● HOW TO COMPLETE THIS TASK:
Write out exactly the lines from the first line of the records below through the line that contains "R3: 470 (DRV, STAT) -> none", and stop there.

● DATA PROVIDED:
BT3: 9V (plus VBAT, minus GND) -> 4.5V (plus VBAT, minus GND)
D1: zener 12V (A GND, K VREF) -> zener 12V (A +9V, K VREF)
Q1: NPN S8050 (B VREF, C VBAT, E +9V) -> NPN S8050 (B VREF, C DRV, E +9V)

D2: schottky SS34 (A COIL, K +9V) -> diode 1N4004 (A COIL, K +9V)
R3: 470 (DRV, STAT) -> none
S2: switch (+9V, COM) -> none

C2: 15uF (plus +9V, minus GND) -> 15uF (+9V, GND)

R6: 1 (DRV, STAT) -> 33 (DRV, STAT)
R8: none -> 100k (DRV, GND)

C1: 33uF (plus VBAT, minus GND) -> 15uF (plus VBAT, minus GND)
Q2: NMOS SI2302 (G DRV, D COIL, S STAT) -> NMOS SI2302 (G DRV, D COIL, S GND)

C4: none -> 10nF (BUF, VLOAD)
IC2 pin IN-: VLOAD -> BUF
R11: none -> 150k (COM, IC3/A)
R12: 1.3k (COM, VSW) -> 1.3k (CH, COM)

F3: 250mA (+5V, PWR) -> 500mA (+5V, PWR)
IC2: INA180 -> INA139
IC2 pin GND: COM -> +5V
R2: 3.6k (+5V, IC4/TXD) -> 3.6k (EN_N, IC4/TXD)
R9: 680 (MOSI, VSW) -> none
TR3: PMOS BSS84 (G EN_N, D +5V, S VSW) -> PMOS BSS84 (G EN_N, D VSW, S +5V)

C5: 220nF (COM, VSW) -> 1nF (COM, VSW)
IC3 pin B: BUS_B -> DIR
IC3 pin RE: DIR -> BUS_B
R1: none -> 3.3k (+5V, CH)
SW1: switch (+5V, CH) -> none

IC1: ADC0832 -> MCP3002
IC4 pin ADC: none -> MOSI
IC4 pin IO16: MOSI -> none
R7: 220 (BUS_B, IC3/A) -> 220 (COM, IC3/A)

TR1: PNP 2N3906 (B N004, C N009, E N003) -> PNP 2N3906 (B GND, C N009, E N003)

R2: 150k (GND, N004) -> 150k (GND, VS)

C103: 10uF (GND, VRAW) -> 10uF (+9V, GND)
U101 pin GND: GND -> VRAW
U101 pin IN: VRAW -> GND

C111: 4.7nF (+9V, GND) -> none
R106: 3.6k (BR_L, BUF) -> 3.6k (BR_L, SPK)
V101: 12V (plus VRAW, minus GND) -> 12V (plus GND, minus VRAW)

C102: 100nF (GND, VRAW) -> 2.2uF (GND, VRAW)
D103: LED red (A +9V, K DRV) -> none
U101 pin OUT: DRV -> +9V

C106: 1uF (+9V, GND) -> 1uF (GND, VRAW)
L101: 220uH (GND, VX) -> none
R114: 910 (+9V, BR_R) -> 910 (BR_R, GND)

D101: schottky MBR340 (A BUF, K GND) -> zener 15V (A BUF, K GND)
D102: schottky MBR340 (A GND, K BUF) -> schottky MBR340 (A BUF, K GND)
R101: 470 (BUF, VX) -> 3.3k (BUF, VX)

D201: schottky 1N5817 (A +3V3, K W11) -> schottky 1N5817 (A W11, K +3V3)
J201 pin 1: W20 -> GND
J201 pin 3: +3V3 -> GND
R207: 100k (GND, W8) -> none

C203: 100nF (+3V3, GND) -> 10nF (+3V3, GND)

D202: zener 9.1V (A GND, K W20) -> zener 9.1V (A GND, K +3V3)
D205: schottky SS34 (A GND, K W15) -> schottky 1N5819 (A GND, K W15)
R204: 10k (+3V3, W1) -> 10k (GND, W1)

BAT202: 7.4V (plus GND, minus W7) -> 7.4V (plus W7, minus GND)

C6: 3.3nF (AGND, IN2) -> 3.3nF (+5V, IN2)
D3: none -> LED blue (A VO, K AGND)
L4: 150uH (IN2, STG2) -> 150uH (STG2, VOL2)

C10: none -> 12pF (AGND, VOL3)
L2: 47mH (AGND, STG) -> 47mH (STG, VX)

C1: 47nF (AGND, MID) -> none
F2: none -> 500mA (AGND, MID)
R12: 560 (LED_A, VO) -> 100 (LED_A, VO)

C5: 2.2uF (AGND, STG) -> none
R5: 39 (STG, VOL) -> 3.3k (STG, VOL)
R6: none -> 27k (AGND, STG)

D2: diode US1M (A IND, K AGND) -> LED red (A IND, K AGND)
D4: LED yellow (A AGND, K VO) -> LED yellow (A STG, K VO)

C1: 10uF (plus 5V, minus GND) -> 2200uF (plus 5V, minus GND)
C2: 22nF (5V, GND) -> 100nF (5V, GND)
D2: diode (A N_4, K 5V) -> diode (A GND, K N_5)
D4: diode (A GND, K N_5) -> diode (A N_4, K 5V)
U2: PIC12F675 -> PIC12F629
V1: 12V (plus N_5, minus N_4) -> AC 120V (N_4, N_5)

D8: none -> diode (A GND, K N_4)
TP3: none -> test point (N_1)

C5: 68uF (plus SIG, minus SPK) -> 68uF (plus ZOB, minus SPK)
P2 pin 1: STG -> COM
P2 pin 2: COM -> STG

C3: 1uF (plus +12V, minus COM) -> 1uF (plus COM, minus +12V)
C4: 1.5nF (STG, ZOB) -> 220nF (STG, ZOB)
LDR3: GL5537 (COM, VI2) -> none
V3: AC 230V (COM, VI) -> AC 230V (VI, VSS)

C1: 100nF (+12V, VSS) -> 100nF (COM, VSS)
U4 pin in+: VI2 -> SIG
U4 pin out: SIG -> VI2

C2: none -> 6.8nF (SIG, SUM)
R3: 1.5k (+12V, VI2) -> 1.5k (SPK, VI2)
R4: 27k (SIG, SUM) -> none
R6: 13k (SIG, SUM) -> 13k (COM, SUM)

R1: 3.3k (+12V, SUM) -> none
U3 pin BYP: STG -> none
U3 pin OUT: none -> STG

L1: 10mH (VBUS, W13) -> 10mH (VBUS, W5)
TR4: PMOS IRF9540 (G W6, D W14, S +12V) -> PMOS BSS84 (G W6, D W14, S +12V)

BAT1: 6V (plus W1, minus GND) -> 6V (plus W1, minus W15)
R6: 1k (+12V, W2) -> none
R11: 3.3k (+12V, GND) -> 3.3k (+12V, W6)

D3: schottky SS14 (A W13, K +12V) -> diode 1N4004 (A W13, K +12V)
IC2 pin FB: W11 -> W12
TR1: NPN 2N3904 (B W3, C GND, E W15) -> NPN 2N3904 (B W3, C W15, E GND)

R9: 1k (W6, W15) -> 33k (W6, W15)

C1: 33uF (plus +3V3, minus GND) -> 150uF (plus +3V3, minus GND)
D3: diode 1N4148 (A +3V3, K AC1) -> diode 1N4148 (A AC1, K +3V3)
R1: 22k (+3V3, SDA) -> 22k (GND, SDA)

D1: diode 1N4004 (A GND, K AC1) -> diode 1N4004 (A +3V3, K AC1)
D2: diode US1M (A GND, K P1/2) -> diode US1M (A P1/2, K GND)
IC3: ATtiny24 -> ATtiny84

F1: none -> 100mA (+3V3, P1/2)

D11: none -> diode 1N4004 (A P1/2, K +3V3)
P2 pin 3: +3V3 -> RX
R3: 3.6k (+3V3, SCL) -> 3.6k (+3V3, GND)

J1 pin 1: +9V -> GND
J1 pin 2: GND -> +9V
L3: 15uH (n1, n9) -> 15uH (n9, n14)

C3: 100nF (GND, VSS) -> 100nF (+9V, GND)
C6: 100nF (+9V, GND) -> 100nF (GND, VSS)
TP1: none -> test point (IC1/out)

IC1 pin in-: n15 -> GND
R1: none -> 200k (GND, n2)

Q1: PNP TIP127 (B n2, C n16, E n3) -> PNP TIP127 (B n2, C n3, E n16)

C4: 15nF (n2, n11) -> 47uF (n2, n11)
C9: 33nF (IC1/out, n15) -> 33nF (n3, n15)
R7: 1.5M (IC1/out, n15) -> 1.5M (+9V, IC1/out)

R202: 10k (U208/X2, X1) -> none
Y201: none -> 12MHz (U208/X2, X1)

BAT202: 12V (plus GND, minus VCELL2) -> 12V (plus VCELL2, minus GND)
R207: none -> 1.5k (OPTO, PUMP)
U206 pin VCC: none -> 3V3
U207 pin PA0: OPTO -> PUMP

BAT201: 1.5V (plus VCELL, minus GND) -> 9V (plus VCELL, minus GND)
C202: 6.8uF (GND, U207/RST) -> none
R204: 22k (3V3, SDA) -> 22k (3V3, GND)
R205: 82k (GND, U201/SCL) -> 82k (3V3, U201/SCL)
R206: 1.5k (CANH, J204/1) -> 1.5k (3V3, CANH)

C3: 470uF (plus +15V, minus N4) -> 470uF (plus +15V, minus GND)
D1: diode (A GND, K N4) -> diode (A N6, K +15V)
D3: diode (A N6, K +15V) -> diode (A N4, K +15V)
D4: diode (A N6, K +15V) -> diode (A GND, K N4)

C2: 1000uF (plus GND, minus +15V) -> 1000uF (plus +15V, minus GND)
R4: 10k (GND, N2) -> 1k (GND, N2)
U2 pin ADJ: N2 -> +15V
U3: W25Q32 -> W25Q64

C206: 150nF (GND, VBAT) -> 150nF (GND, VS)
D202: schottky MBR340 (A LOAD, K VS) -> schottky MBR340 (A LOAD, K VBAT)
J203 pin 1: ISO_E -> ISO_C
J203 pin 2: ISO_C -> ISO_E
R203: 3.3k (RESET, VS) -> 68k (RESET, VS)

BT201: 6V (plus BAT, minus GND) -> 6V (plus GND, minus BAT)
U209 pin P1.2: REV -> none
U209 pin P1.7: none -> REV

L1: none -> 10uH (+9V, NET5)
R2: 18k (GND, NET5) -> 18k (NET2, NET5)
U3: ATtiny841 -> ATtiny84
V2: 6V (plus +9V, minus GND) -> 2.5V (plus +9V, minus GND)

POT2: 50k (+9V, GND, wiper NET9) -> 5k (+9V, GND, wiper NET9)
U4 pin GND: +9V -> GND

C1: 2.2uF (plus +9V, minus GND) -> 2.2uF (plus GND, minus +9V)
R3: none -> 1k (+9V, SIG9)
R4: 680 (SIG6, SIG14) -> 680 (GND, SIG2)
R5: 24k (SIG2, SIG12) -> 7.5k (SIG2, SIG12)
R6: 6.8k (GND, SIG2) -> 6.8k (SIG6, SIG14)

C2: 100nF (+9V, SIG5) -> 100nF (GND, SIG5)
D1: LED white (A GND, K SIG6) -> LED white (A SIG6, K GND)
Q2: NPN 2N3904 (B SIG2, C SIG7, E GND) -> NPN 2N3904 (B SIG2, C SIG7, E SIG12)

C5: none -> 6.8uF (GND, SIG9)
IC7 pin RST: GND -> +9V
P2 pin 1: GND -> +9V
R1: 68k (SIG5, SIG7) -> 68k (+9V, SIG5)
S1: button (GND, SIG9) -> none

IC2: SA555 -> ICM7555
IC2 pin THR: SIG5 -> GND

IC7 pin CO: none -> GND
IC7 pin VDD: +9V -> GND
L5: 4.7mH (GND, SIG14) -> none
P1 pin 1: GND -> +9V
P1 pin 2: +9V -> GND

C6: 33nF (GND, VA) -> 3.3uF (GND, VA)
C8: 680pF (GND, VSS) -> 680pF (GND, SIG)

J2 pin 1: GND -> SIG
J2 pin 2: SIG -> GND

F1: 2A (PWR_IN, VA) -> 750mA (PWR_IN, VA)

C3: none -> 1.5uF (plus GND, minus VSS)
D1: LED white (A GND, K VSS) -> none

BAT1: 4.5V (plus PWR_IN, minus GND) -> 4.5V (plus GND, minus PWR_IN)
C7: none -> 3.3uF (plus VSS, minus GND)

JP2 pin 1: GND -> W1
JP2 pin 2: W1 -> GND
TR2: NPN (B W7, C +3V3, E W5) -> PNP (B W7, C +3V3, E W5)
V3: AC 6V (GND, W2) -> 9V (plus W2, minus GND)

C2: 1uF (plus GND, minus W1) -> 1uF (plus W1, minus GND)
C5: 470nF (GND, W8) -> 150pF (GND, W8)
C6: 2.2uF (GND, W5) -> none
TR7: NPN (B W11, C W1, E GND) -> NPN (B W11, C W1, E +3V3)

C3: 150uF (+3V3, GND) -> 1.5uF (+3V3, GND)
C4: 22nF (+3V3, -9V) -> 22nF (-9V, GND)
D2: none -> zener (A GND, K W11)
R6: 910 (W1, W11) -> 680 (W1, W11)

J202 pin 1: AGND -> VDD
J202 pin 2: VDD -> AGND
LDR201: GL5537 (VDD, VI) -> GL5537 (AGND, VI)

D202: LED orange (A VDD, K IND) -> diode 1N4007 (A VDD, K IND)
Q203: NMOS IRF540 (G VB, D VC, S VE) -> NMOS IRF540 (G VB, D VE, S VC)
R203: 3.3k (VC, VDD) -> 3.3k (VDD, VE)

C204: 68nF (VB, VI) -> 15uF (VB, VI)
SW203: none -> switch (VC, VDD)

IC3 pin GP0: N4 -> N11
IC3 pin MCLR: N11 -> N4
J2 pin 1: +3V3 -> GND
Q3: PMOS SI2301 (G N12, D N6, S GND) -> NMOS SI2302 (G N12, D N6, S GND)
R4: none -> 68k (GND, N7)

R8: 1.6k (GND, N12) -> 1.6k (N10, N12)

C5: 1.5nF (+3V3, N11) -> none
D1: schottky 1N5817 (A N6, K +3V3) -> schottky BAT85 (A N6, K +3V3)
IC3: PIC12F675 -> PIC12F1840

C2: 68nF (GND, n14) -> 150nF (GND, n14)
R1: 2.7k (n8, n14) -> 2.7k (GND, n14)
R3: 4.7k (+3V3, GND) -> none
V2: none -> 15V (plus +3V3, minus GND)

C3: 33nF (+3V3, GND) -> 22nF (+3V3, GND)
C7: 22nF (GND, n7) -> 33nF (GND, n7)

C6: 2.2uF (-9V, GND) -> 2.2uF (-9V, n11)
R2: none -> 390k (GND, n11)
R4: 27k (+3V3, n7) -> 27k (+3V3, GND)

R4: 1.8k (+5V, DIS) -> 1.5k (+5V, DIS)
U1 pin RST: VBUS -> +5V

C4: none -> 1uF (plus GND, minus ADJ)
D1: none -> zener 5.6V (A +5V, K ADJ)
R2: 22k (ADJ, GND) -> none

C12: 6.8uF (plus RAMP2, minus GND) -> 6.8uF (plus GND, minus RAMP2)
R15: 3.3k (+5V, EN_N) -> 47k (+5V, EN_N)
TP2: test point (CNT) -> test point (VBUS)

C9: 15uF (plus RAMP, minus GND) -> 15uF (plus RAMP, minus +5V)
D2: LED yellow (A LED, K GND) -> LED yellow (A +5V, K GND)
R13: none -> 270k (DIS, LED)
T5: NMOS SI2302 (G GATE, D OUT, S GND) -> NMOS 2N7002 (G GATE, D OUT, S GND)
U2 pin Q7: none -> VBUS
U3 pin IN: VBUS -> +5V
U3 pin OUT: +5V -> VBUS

● EXERCISE ANSWER:
BT3: 9V (plus VBAT, minus GND) -> 4.5V (plus VBAT, minus GND)
D1: zener 12V (A GND, K VREF) -> zener 12V (A +9V, K VREF)
Q1: NPN S8050 (B VREF, C VBAT, E +9V) -> NPN S8050 (B VREF, C DRV, E +9V)

D2: schottky SS34 (A COIL, K +9V) -> diode 1N4004 (A COIL, K +9V)
R3: 470 (DRV, STAT) -> none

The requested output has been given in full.